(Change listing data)
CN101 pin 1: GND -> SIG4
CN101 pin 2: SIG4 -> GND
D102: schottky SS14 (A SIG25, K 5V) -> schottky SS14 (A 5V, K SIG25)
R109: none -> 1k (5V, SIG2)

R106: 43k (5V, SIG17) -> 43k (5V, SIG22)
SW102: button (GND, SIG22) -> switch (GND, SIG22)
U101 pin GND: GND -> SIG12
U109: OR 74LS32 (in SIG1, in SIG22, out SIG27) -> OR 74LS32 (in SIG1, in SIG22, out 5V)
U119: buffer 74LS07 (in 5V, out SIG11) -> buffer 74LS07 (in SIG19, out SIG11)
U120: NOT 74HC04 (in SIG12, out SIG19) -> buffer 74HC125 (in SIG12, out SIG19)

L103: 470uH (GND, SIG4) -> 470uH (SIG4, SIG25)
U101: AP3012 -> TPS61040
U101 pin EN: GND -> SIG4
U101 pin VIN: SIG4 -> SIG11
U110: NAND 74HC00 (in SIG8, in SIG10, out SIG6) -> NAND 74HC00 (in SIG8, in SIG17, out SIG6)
* * *
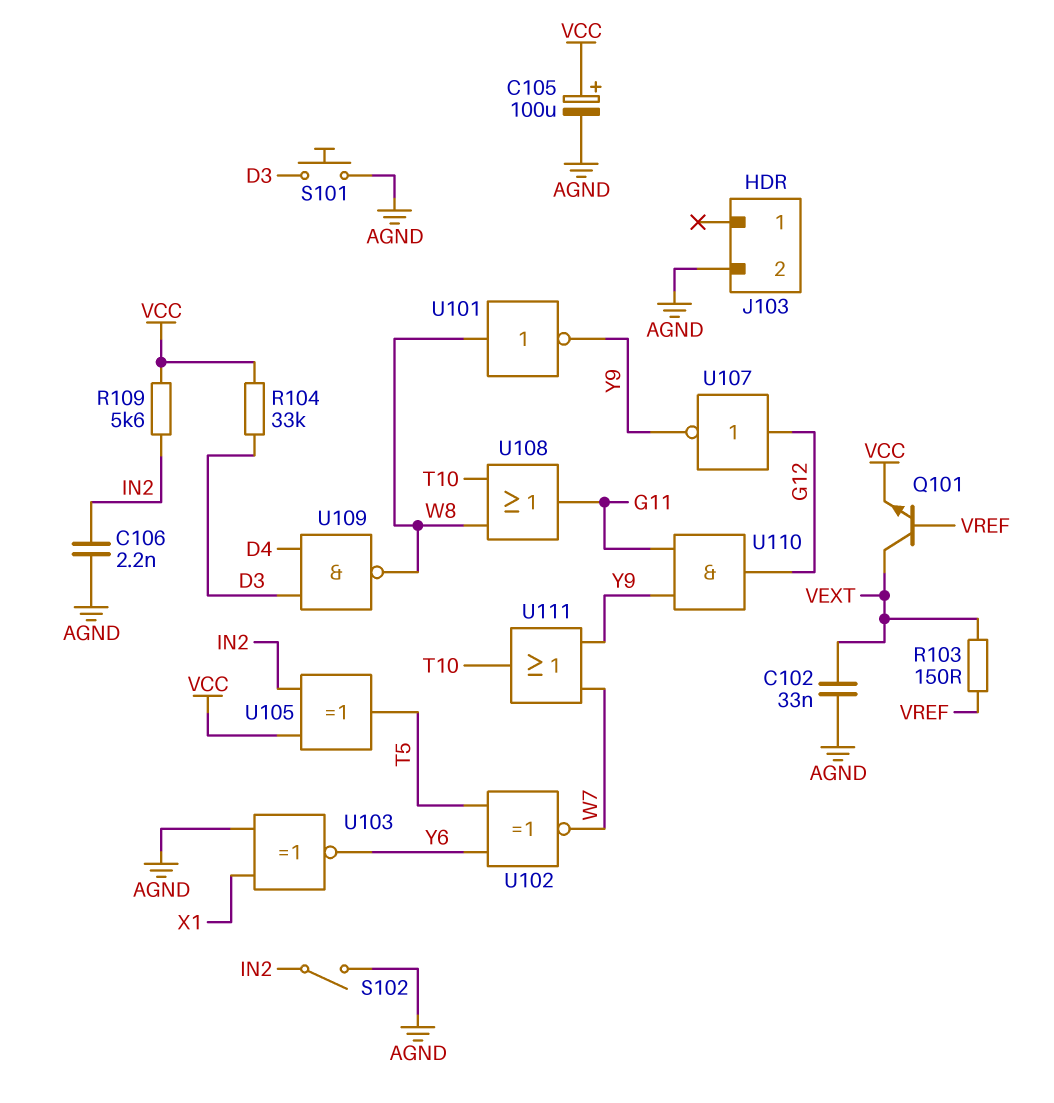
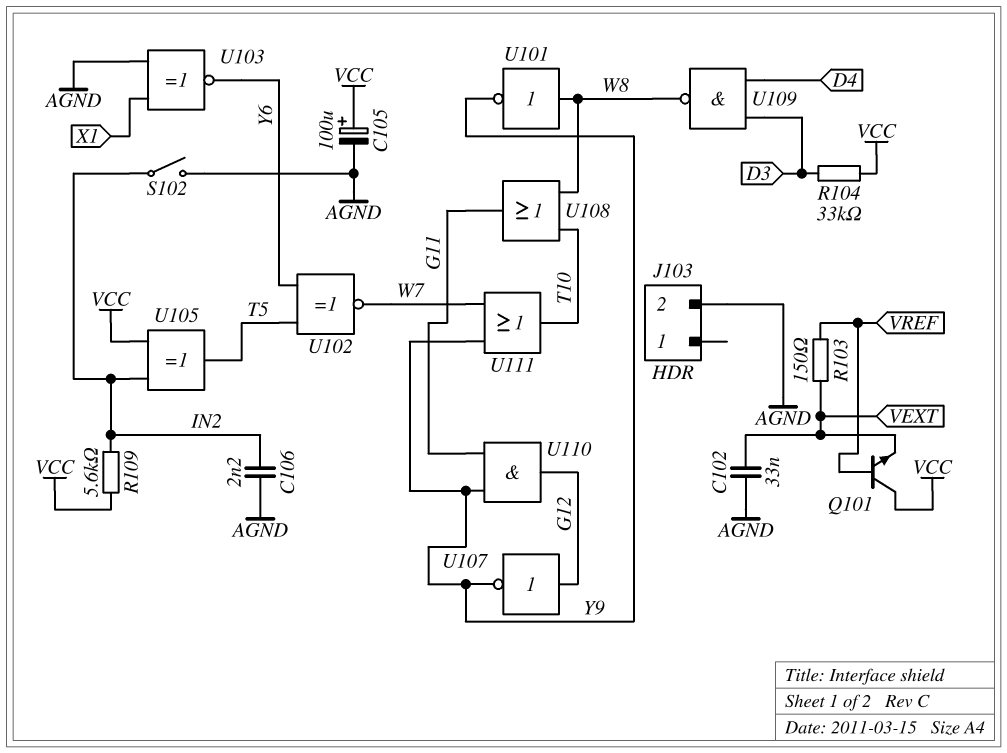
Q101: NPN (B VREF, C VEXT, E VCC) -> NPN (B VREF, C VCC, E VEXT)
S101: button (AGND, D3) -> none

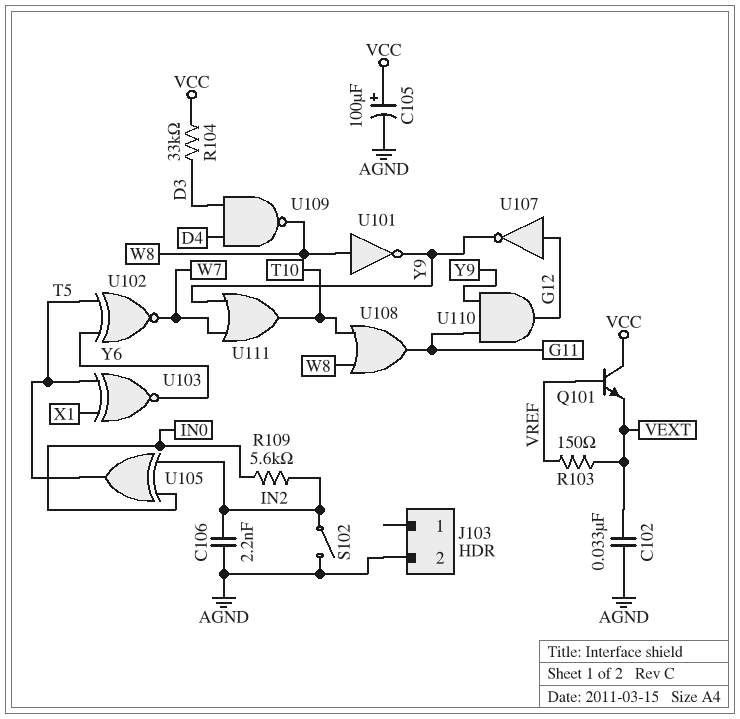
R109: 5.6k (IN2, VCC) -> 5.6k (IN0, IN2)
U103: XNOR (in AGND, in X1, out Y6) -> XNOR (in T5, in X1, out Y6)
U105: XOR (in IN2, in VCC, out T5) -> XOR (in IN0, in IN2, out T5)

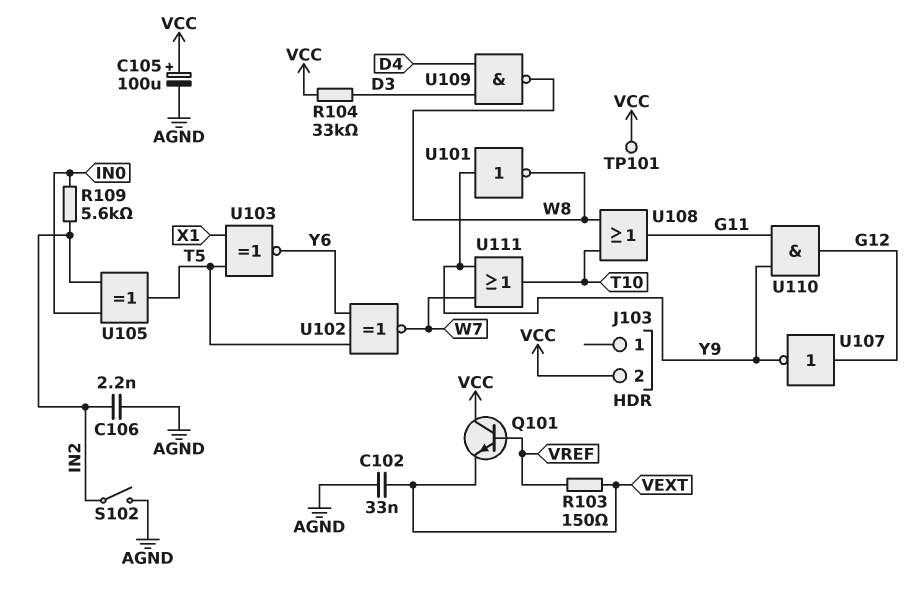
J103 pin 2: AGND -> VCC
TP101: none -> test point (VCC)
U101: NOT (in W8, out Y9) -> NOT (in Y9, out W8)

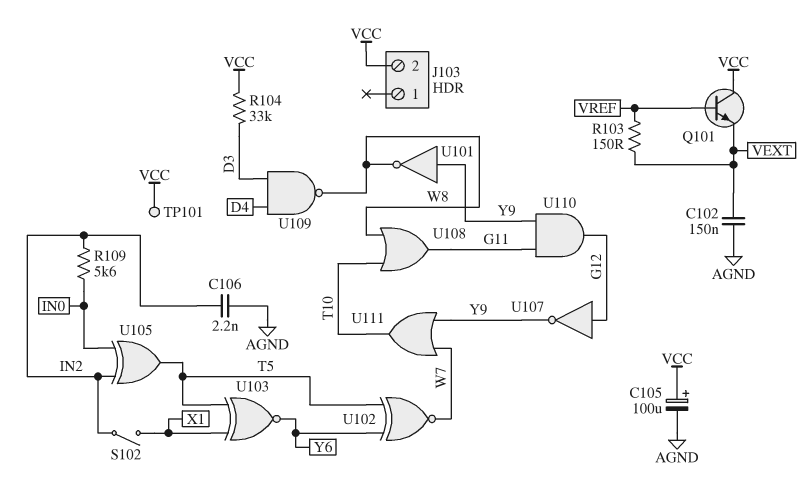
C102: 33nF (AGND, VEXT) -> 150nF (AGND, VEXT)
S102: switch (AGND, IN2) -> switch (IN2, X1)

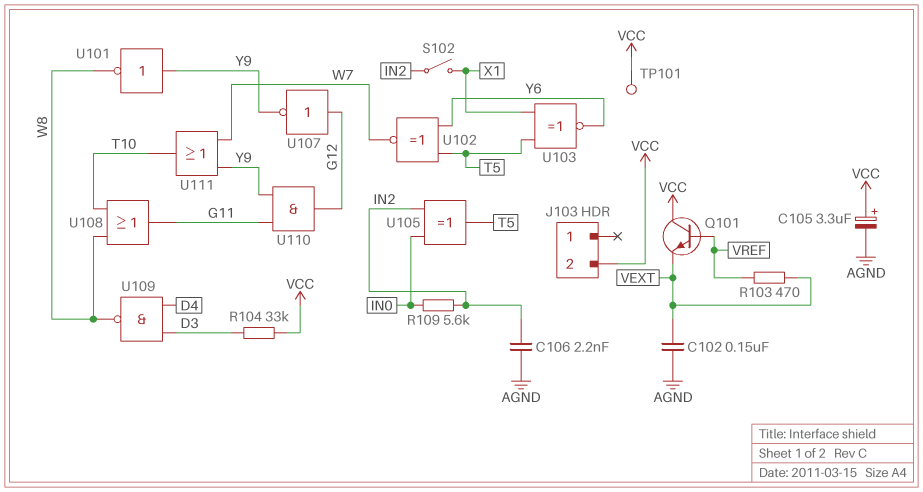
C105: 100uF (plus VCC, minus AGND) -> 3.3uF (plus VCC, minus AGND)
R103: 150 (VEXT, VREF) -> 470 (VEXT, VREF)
==
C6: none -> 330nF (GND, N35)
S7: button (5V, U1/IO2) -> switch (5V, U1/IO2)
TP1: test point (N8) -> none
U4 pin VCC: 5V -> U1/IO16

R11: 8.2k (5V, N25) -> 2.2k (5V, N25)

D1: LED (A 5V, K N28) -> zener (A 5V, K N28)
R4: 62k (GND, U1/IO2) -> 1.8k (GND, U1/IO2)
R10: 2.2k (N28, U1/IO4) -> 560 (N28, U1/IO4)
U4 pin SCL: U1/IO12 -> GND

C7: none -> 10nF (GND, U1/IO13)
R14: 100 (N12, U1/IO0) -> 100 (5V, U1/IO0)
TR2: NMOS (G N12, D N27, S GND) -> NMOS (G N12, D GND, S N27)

### Work instruction
Whenever "button" occurs in a line of the entries, copy that line.

### Answer to the exercise
SW102: button (GND, SIG22) -> switch (GND, SIG22)
S101: button (AGND, D3) -> none
S7: button (5V, U1/IO2) -> switch (5V, U1/IO2)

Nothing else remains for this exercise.